→ **PROVIDED INFORMATION**
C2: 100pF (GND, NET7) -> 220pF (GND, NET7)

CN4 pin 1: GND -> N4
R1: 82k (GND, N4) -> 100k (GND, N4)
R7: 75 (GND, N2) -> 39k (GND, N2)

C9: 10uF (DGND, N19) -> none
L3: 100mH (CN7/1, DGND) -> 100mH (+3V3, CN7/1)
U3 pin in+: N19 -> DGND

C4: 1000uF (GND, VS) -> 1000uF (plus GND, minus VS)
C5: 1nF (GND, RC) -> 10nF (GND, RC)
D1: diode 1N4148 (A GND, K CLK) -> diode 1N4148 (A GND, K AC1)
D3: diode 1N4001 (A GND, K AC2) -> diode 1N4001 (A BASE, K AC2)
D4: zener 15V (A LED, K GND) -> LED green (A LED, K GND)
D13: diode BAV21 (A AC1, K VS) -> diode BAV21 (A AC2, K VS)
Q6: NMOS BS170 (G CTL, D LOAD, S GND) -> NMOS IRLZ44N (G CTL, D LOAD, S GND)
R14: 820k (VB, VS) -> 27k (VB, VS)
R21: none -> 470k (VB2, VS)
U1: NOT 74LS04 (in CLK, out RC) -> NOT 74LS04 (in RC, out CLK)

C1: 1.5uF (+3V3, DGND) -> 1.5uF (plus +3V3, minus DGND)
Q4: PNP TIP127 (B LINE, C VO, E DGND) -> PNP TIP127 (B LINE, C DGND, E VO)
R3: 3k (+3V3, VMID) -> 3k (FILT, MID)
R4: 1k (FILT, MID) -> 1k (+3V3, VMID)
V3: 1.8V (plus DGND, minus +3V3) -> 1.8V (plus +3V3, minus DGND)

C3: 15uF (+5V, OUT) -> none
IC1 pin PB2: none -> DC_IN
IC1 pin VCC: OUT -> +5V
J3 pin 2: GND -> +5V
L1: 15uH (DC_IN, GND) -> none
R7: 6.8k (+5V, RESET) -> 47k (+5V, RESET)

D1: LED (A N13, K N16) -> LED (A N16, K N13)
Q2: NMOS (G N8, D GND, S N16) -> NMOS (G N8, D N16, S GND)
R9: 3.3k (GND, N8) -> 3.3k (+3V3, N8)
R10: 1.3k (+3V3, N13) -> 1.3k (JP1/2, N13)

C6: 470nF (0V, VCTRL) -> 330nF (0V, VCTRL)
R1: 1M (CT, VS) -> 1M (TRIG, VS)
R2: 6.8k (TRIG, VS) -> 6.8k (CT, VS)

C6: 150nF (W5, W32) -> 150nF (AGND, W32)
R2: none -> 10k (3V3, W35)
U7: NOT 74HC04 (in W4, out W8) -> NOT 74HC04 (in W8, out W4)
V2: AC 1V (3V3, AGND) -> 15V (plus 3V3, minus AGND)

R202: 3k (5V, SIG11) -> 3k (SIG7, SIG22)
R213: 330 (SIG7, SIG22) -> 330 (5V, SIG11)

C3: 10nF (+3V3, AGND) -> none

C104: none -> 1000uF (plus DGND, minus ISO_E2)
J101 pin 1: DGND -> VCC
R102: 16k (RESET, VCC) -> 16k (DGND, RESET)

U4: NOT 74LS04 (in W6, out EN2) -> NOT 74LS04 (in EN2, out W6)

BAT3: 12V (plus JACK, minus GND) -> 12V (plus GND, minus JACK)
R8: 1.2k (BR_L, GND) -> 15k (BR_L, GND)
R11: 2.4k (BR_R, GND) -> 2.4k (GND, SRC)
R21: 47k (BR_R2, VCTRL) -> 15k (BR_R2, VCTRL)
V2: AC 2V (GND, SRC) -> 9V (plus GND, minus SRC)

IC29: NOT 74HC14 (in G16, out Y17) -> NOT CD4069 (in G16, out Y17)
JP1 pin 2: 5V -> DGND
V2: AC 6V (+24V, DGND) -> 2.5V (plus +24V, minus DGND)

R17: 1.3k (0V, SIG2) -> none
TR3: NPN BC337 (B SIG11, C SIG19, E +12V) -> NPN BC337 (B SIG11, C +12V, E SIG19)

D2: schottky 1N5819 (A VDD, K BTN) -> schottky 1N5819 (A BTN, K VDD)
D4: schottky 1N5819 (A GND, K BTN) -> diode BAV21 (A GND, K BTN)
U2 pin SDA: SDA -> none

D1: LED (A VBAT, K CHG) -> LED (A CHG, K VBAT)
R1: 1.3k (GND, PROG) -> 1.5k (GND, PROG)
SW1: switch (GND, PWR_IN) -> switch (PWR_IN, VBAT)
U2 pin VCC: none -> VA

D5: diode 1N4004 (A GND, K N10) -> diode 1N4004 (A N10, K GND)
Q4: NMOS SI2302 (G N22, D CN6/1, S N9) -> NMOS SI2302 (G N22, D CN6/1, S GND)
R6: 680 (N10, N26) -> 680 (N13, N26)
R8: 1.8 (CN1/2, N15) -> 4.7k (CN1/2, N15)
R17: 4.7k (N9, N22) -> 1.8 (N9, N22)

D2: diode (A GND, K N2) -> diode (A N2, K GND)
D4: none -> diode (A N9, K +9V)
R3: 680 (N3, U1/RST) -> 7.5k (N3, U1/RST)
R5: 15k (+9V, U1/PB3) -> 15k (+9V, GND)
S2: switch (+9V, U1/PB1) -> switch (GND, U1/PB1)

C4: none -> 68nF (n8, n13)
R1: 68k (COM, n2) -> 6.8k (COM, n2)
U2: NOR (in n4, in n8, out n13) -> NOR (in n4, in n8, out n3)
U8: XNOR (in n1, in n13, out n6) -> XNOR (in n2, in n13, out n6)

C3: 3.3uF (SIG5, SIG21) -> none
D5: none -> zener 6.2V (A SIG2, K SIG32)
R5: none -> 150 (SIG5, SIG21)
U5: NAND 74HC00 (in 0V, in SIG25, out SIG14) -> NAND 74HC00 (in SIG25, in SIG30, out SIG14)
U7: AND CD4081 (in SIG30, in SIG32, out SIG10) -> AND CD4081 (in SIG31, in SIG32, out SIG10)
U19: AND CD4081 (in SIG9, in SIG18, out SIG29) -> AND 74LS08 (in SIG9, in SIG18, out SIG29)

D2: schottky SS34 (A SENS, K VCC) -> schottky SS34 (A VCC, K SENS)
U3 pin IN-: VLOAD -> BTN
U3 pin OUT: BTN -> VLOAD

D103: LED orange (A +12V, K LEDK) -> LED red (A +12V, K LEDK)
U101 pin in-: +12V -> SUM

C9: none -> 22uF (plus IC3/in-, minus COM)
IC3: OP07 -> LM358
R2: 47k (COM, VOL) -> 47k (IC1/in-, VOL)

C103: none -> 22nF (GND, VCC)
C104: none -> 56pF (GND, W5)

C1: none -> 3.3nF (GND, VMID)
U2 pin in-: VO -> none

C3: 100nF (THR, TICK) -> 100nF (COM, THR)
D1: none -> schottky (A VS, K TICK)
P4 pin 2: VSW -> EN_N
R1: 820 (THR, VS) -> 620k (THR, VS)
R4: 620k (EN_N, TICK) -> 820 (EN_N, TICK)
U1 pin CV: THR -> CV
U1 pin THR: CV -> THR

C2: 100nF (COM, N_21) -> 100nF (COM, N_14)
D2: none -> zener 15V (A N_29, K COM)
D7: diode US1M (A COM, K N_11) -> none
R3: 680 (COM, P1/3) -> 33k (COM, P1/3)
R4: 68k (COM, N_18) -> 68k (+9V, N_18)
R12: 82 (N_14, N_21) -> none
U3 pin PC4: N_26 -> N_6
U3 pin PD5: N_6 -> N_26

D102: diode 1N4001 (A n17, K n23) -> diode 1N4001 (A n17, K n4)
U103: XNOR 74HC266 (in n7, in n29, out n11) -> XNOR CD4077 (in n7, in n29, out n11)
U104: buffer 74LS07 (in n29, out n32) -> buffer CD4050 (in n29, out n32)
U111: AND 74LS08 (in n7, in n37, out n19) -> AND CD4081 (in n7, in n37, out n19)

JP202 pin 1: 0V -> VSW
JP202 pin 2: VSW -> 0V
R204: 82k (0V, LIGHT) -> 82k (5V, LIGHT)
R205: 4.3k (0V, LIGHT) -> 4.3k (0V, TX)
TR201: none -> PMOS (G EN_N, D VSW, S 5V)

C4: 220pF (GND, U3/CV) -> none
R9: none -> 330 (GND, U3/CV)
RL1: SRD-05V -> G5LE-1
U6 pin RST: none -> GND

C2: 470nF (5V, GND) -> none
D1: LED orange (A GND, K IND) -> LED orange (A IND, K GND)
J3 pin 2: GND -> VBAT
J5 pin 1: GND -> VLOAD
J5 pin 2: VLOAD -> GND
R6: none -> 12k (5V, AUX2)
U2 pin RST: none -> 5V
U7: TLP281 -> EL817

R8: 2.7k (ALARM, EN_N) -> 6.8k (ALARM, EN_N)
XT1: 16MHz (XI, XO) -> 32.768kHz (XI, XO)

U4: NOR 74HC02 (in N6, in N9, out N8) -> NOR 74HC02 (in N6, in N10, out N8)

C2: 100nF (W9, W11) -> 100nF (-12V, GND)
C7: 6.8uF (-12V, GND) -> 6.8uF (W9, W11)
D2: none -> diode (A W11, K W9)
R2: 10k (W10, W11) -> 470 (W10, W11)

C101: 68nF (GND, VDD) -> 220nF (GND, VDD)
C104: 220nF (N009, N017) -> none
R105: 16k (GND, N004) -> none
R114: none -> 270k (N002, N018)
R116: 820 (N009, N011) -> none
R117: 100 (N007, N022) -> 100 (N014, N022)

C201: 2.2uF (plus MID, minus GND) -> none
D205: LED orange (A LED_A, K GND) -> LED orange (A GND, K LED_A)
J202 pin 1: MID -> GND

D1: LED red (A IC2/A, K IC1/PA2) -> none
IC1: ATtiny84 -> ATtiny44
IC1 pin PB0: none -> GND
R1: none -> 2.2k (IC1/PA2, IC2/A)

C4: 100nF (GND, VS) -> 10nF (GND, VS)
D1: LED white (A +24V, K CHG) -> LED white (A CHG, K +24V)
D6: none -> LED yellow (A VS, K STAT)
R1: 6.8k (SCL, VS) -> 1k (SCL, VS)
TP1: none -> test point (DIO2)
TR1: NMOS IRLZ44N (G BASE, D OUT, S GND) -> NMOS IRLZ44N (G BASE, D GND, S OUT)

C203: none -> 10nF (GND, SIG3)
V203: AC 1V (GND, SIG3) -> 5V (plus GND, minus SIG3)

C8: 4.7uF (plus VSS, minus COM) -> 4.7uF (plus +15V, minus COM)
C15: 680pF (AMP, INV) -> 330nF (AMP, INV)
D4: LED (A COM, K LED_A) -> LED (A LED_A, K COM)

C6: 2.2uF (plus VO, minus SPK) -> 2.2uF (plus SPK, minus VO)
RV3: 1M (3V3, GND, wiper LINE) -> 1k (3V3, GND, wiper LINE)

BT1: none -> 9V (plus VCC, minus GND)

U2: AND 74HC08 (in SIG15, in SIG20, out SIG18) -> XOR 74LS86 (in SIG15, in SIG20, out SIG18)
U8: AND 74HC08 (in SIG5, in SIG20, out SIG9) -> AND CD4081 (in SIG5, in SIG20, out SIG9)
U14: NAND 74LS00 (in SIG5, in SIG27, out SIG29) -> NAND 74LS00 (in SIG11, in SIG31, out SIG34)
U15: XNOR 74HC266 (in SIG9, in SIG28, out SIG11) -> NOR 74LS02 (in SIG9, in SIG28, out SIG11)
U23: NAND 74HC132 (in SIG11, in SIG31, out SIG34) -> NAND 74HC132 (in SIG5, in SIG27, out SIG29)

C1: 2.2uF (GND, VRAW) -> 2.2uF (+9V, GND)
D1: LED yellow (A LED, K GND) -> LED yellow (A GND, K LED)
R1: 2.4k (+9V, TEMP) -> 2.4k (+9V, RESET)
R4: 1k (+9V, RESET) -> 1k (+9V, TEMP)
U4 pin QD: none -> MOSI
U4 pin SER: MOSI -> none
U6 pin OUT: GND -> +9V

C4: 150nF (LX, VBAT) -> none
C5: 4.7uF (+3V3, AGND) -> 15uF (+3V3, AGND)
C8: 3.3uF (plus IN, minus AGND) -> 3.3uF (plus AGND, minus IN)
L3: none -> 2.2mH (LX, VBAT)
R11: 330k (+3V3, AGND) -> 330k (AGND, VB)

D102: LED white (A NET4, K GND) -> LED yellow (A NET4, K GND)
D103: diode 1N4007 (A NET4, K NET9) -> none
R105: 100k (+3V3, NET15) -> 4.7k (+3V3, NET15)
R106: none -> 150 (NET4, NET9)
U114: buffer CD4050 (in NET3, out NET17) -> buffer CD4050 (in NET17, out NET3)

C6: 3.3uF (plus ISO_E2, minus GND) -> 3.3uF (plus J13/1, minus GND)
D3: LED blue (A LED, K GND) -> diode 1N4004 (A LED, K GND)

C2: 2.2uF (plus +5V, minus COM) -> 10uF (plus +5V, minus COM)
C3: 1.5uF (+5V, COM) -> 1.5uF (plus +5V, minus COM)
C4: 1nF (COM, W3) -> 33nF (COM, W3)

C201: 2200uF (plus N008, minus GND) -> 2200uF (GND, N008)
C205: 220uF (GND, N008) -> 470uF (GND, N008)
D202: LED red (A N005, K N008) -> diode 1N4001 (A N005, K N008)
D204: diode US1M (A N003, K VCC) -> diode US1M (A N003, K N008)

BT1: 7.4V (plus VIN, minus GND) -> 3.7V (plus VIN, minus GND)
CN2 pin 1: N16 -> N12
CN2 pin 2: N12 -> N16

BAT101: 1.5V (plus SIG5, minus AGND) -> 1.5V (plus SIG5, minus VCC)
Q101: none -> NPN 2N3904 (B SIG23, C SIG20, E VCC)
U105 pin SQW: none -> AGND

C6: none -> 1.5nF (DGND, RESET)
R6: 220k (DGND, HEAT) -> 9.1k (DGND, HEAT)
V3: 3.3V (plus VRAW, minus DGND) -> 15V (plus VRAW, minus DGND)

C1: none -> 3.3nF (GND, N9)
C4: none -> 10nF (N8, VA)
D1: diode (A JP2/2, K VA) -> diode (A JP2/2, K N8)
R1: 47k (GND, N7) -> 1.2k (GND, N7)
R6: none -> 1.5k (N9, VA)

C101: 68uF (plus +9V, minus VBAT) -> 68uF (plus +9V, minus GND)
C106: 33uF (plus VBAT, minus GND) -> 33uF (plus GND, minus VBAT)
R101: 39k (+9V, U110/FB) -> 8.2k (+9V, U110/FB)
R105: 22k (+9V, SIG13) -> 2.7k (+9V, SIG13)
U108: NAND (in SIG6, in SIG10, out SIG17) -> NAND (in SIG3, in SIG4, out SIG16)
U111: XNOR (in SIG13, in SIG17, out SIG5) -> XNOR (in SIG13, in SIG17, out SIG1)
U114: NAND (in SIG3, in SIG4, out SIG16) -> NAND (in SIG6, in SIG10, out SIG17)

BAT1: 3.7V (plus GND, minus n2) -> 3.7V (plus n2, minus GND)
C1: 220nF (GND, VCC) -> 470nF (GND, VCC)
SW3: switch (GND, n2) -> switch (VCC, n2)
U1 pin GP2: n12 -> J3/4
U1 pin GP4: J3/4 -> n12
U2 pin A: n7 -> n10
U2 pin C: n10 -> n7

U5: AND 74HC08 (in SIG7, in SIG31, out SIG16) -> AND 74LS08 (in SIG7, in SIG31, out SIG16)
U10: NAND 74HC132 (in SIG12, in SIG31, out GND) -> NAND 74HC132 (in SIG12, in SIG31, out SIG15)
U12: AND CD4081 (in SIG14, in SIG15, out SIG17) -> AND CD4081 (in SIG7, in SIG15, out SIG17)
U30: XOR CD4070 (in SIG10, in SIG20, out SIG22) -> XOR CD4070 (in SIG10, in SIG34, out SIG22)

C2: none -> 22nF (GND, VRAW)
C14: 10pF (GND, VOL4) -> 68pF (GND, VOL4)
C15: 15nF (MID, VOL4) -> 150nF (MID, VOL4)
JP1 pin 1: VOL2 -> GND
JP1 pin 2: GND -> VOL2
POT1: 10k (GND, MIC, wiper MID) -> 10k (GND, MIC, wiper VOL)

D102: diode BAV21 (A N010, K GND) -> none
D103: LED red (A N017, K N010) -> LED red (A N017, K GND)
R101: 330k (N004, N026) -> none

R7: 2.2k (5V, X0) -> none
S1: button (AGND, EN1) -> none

→ **EXERCISE DESCRIPTION**
All lines in the data above from the one with "R105: 16k (GND, N004) -> none" through the one with "U14: NAND 74LS00" must be repeated exactly, and no others.

→ **EXERCISE RESULT**
R105: 16k (GND, N004) -> none
R114: none -> 270k (N002, N018)
R116: 820 (N009, N011) -> none
R117: 100 (N007, N022) -> 100 (N014, N022)

C201: 2.2uF (plus MID, minus GND) -> none
D205: LED orange (A LED_A, K GND) -> LED orange (A GND, K LED_A)
J202 pin 1: MID -> GND

D1: LED red (A IC2/A, K IC1/PA2) -> none
IC1: ATtiny84 -> ATtiny44
IC1 pin PB0: none -> GND
R1: none -> 2.2k (IC1/PA2, IC2/A)

C4: 100nF (GND, VS) -> 10nF (GND, VS)
D1: LED white (A +24V, K CHG) -> LED white (A CHG, K +24V)
D6: none -> LED yellow (A VS, K STAT)
R1: 6.8k (SCL, VS) -> 1k (SCL, VS)
TP1: none -> test point (DIO2)
TR1: NMOS IRLZ44N (G BASE, D OUT, S GND) -> NMOS IRLZ44N (G BASE, D GND, S OUT)

C203: none -> 10nF (GND, SIG3)
V203: AC 1V (GND, SIG3) -> 5V (plus GND, minus SIG3)

C8: 4.7uF (plus VSS, minus COM) -> 4.7uF (plus +15V, minus COM)
C15: 680pF (AMP, INV) -> 330nF (AMP, INV)
D4: LED (A COM, K LED_A) -> LED (A LED_A, K COM)

C6: 2.2uF (plus VO, minus SPK) -> 2.2uF (plus SPK, minus VO)
RV3: 1M (3V3, GND, wiper LINE) -> 1k (3V3, GND, wiper LINE)

BT1: none -> 9V (plus VCC, minus GND)

U2: AND 74HC08 (in SIG15, in SIG20, out SIG18) -> XOR 74LS86 (in SIG15, in SIG20, out SIG18)
U8: AND 74HC08 (in SIG5, in SIG20, out SIG9) -> AND CD4081 (in SIG5, in SIG20, out SIG9)
U14: NAND 74LS00 (in SIG5, in SIG27, out SIG29) -> NAND 74LS00 (in SIG11, in SIG31, out SIG34)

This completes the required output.